Collected data entries:
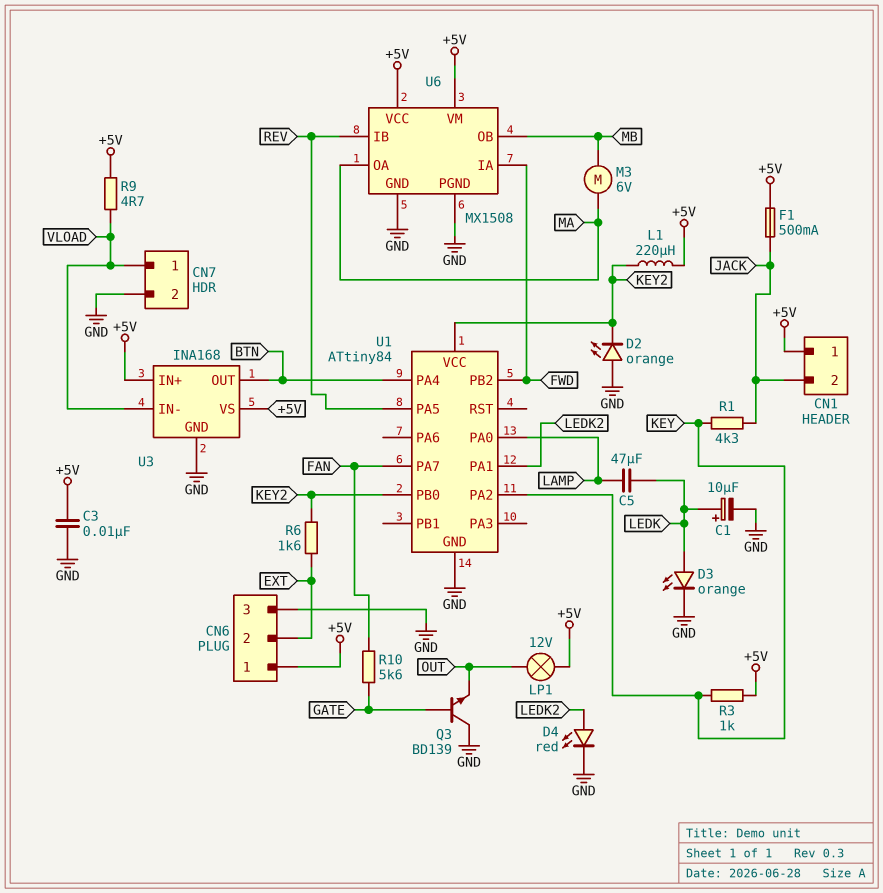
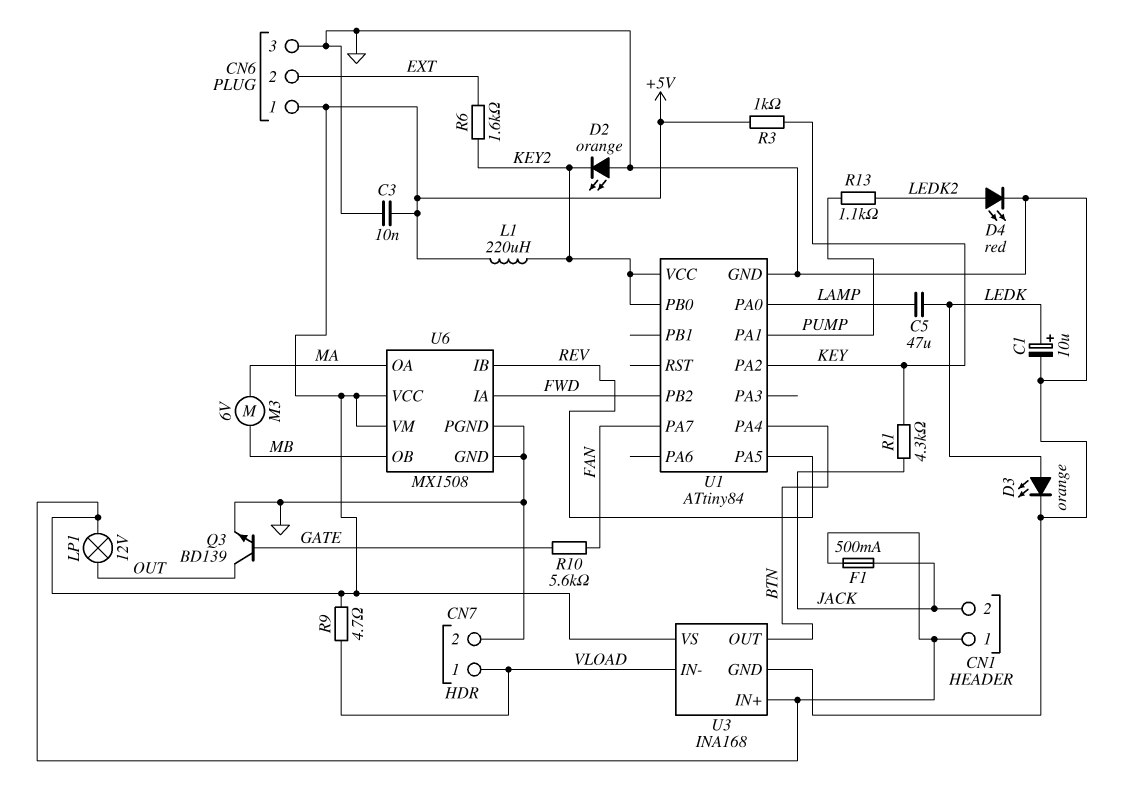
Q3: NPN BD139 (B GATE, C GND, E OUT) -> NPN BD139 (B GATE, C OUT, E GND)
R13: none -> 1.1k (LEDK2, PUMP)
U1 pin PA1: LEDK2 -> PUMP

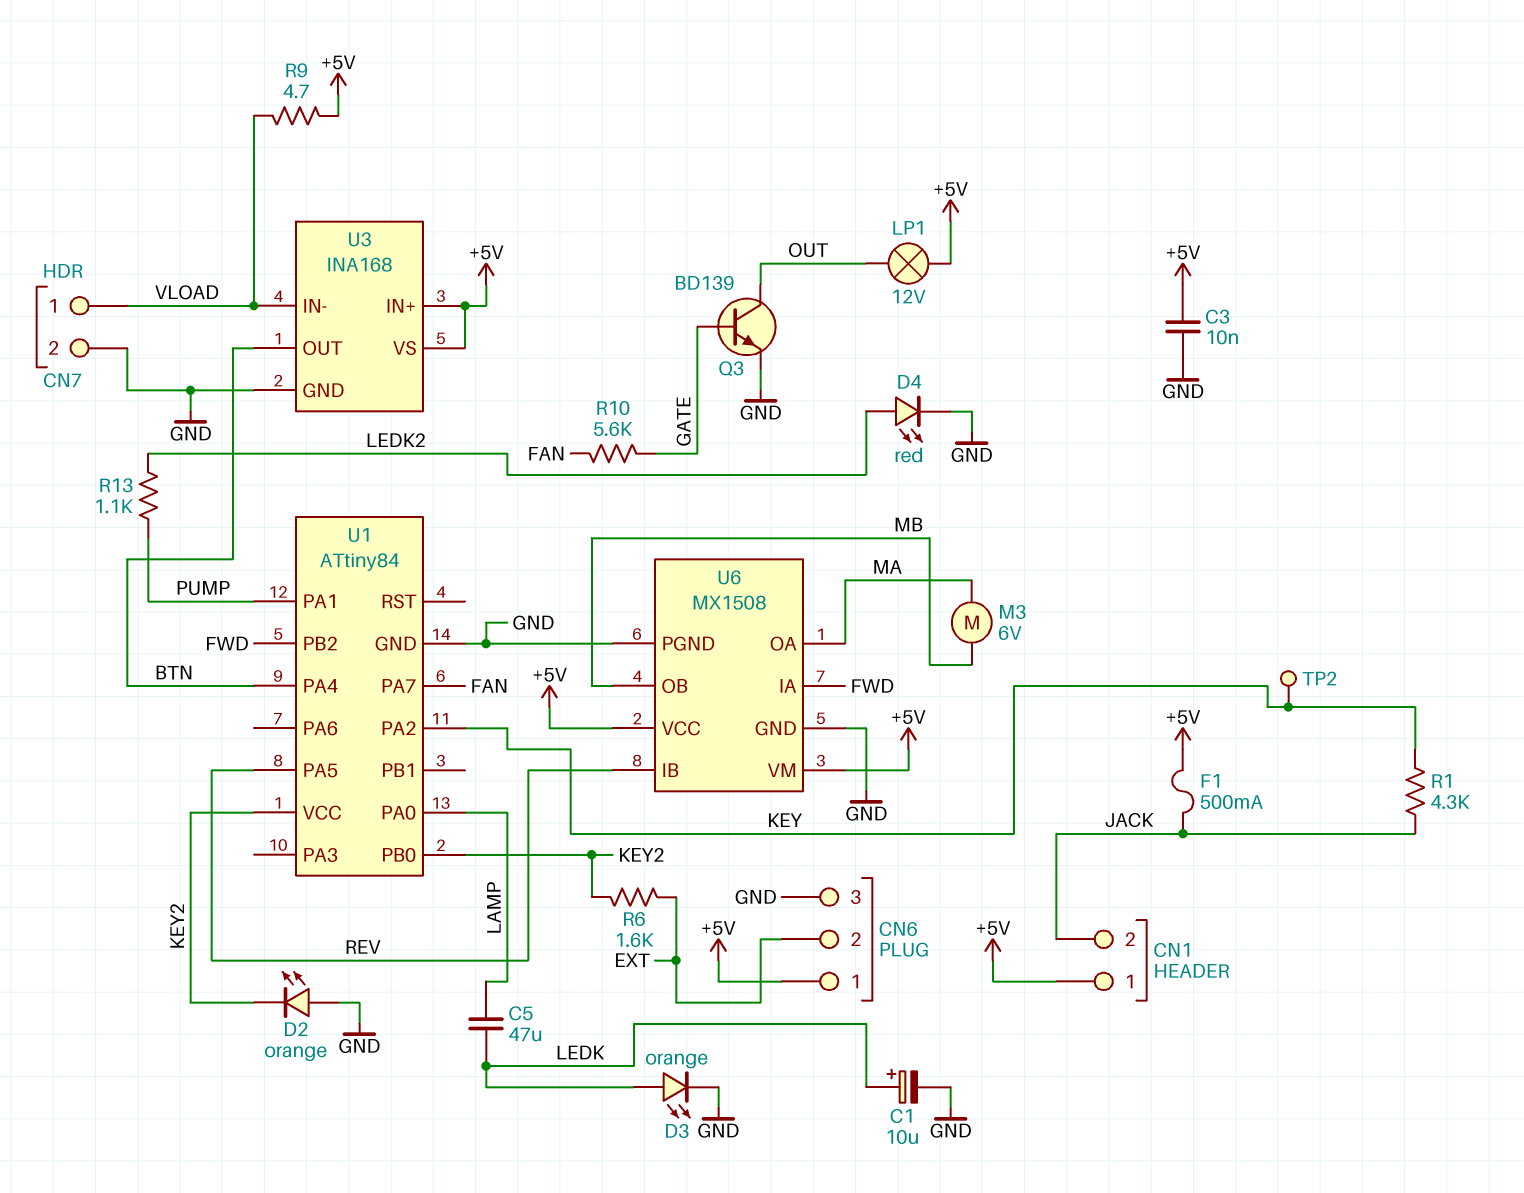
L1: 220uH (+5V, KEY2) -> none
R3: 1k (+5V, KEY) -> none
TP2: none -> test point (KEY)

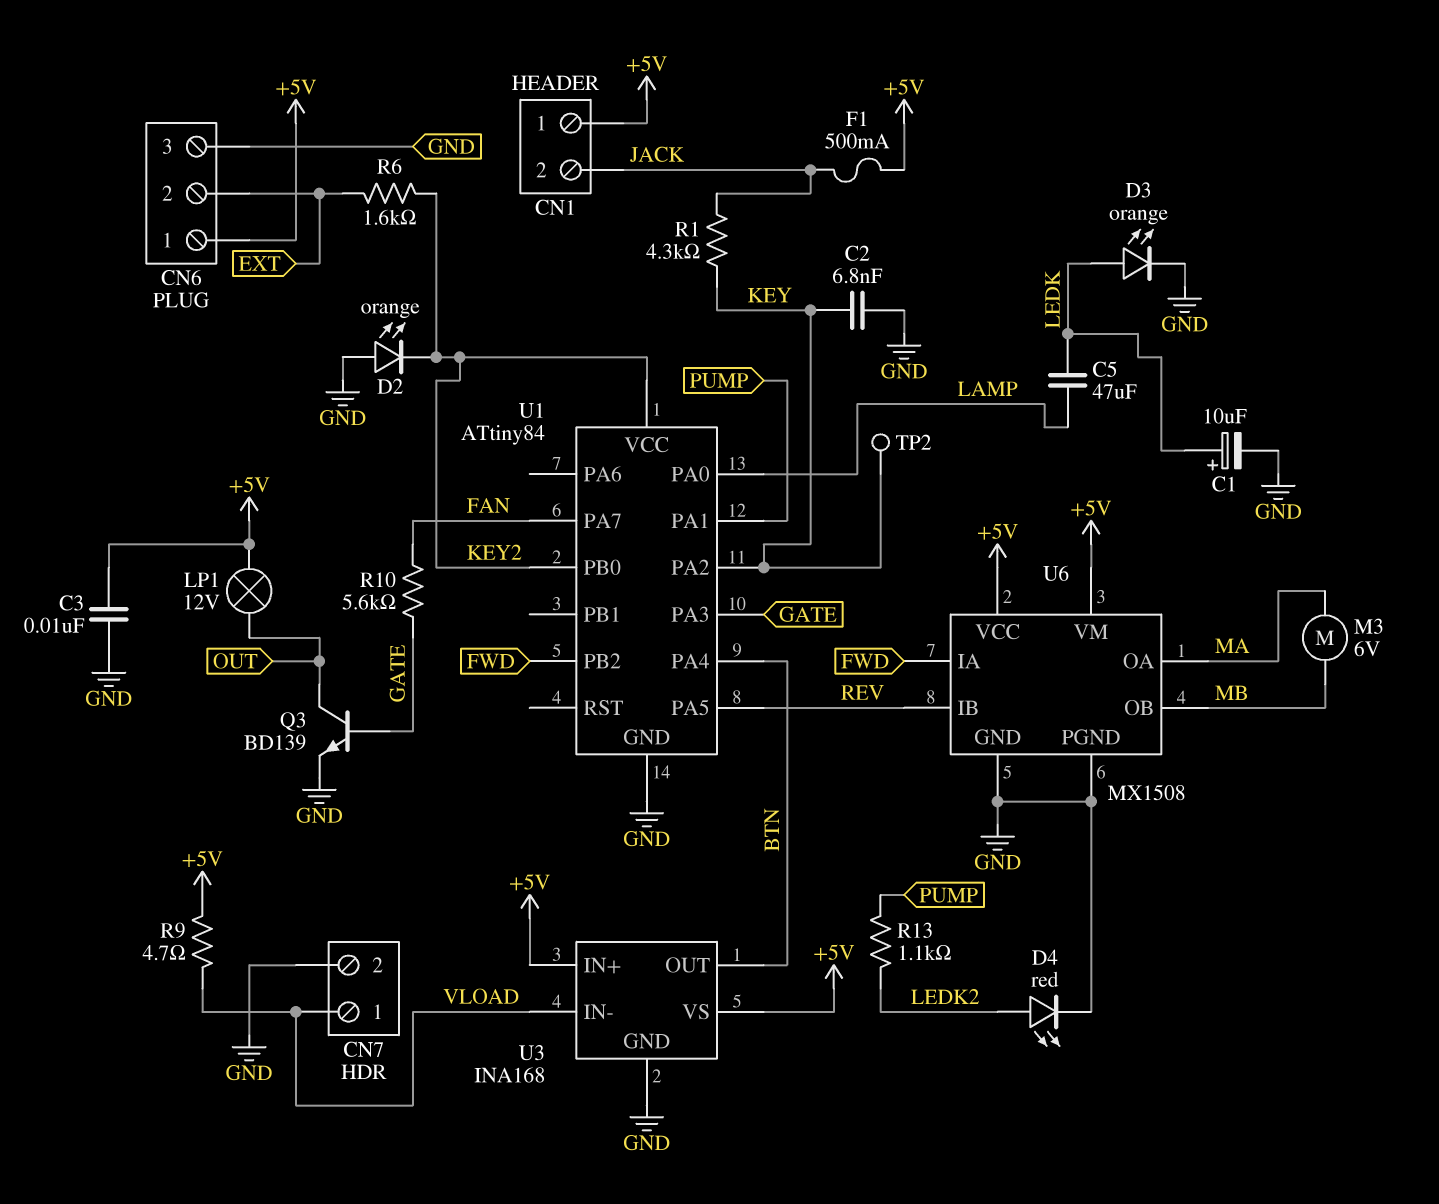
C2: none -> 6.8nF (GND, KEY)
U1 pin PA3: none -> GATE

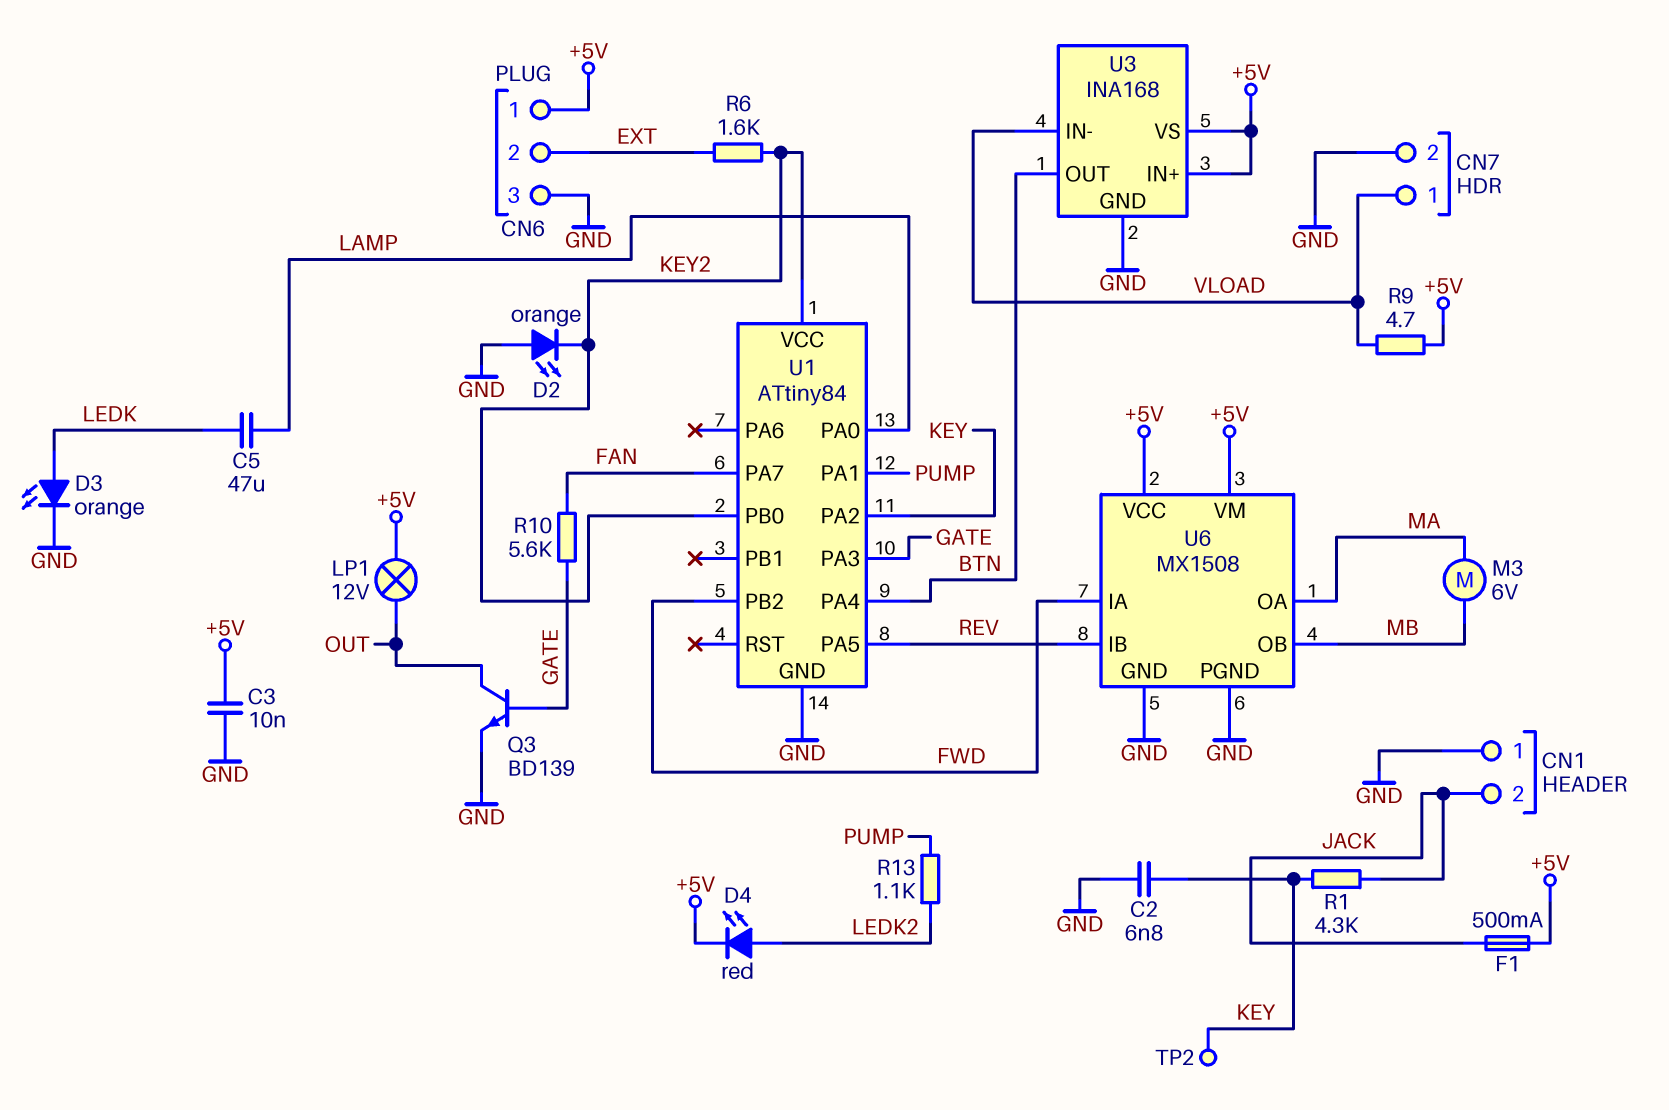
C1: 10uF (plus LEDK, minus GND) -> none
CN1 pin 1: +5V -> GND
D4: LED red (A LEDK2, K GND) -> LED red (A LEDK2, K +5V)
...
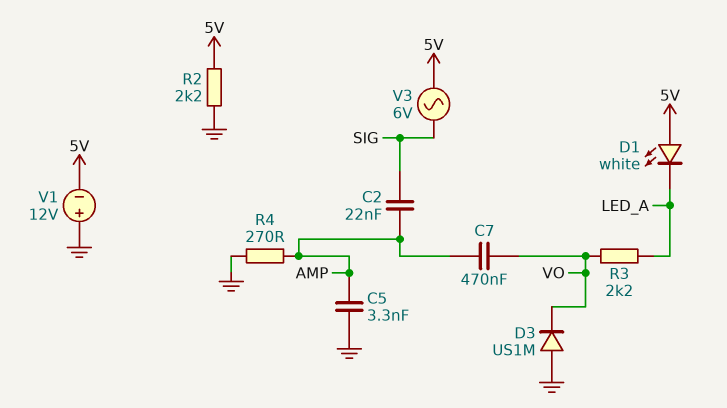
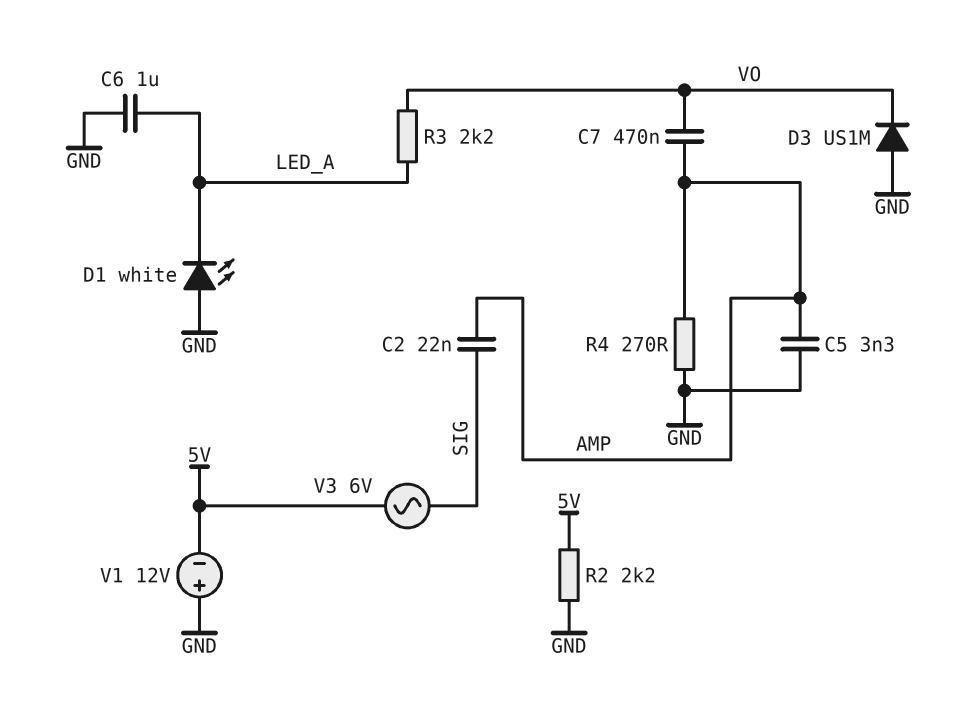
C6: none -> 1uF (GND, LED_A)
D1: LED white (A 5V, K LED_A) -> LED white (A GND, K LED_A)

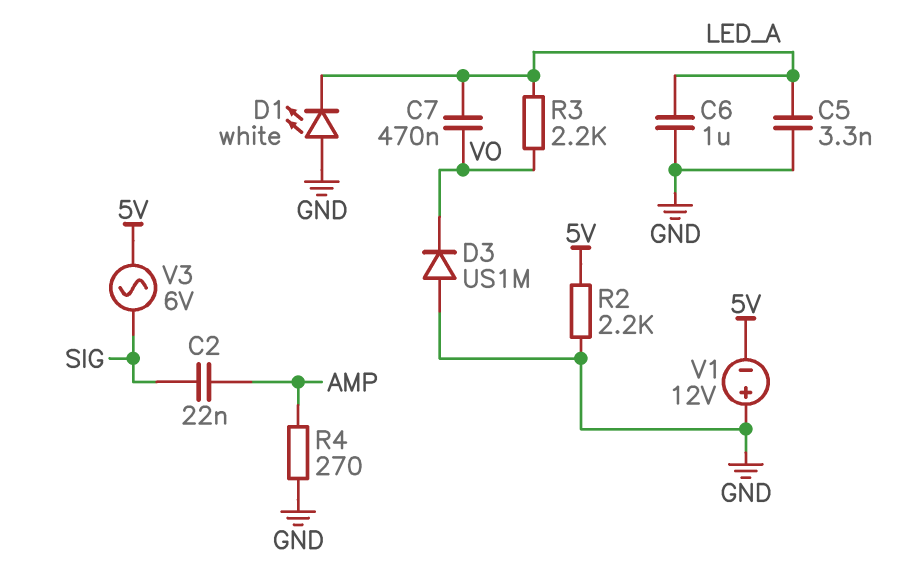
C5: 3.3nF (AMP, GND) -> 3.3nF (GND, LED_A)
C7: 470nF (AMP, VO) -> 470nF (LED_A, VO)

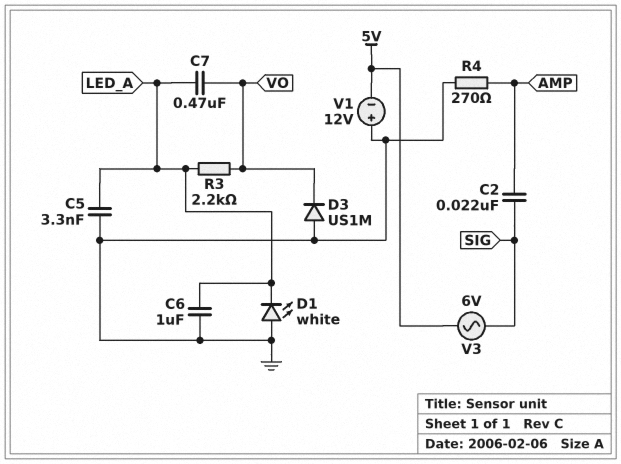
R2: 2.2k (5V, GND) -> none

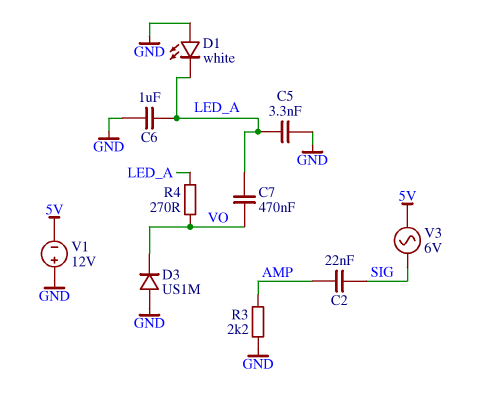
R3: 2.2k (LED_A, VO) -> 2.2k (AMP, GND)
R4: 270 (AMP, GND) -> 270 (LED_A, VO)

Exercise brief: In the entries above, one line contains "CN1 pin 1: +5V -> GND" and another contains "D4: LED red". Reproduce exactly those two lines and the lines between them, nothing else.

Your solution:
CN1 pin 1: +5V -> GND
D4: LED red (A LEDK2, K GND) -> LED red (A LEDK2, K +5V)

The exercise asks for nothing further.